### PROBLEM DETAILS
Each entry should be printed exactly, with its images omitted.

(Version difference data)
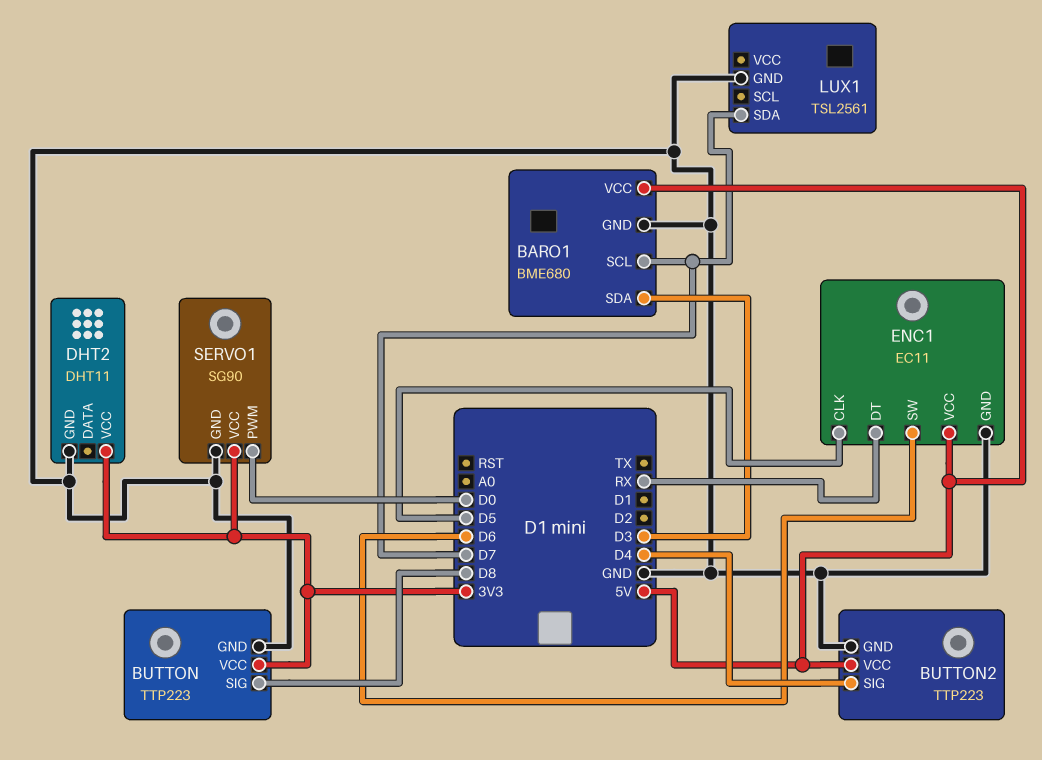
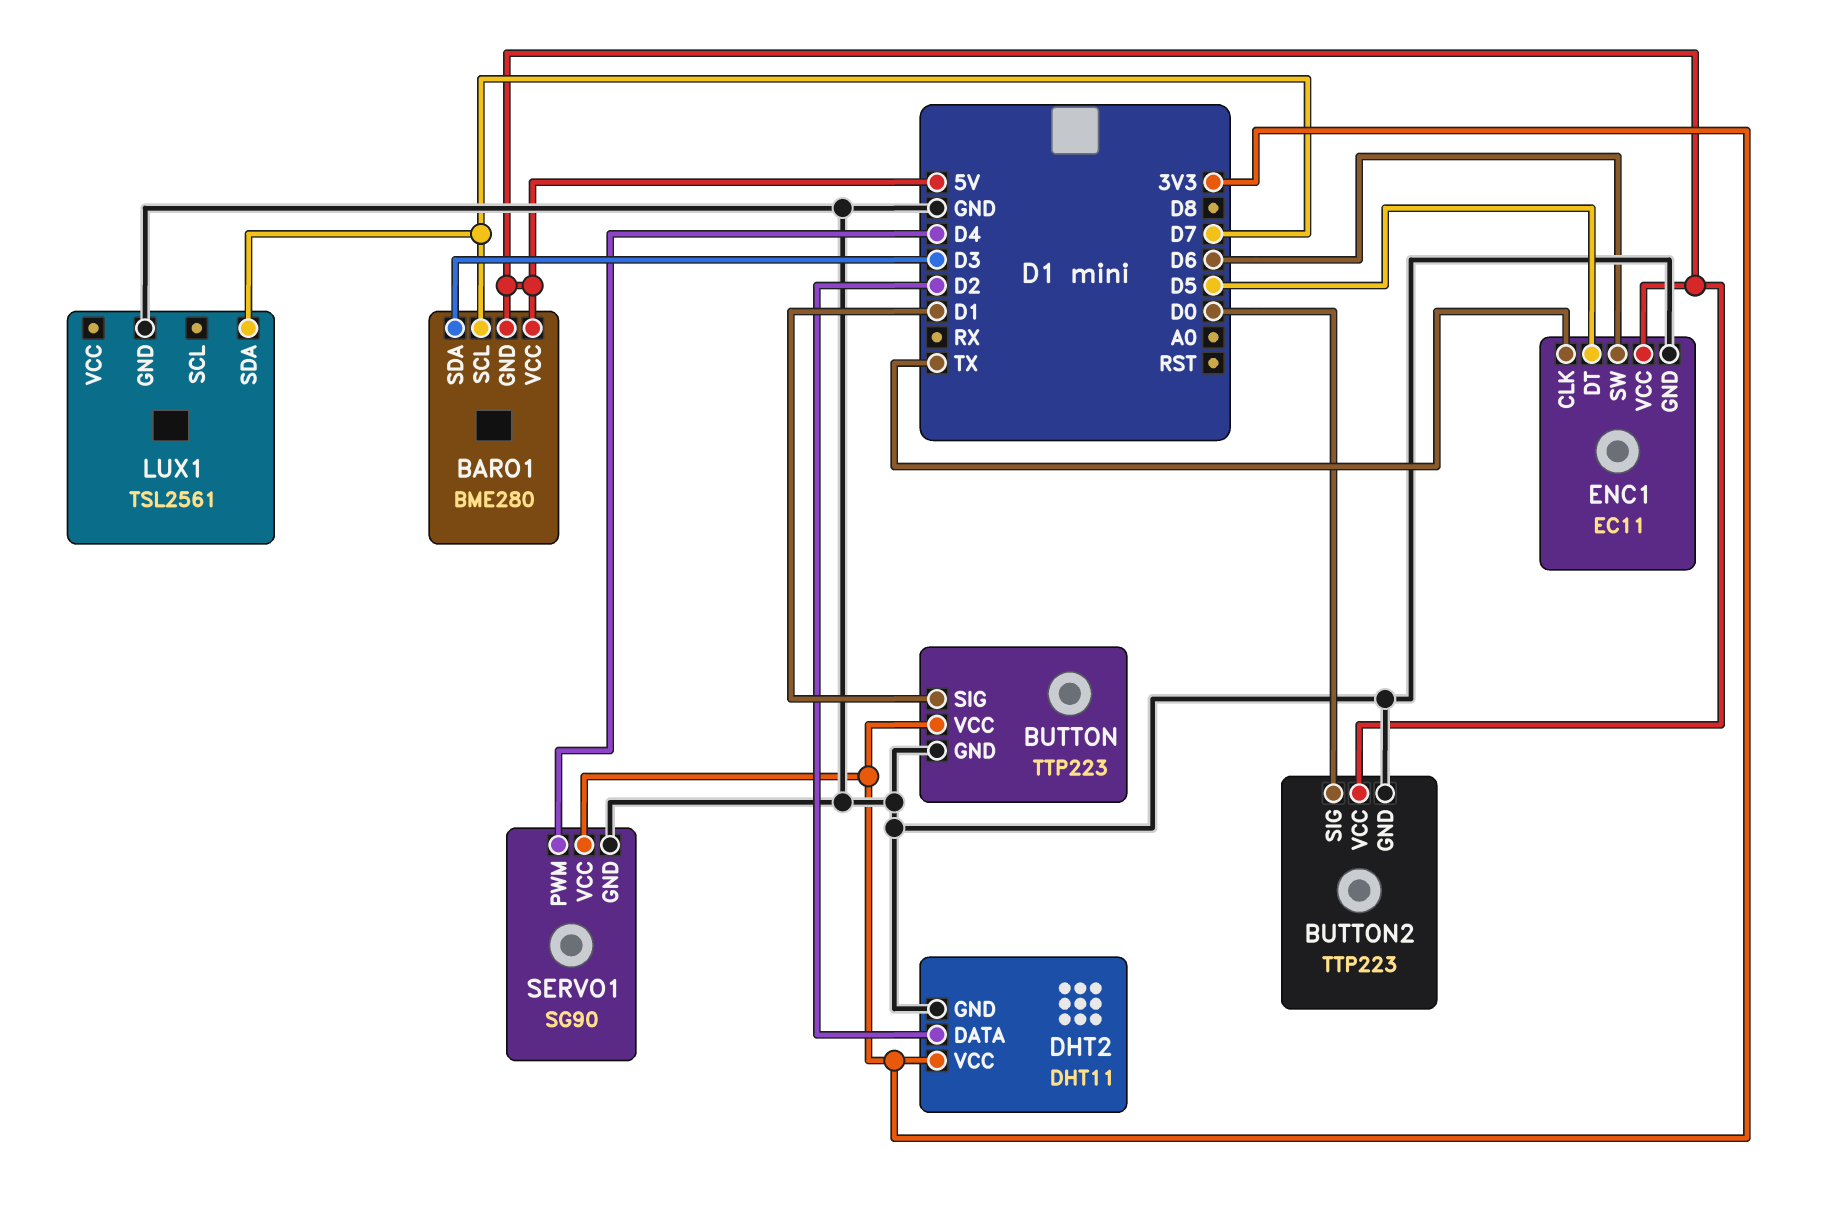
BARO1: BME680 -> BME280
BARO1 pin GND: GND -> 5V
BUTTON pin SIG: D8 -> D1
BUTTON2 pin SIG: D4 -> D0
DHT2 pin DATA: none -> D2
ENC1 pin CLK: D5 -> TX
ENC1 pin DT: RX -> D5
SERVO1 pin PWM: D0 -> D4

### SOLUTION TO THIS TASK
BARO1: BME680 -> BME280
BARO1 pin GND: GND -> 5V
BUTTON pin SIG: D8 -> D1
BUTTON2 pin SIG: D4 -> D0
DHT2 pin DATA: none -> D2
ENC1 pin CLK: D5 -> TX
ENC1 pin DT: RX -> D5
SERVO1 pin PWM: D0 -> D4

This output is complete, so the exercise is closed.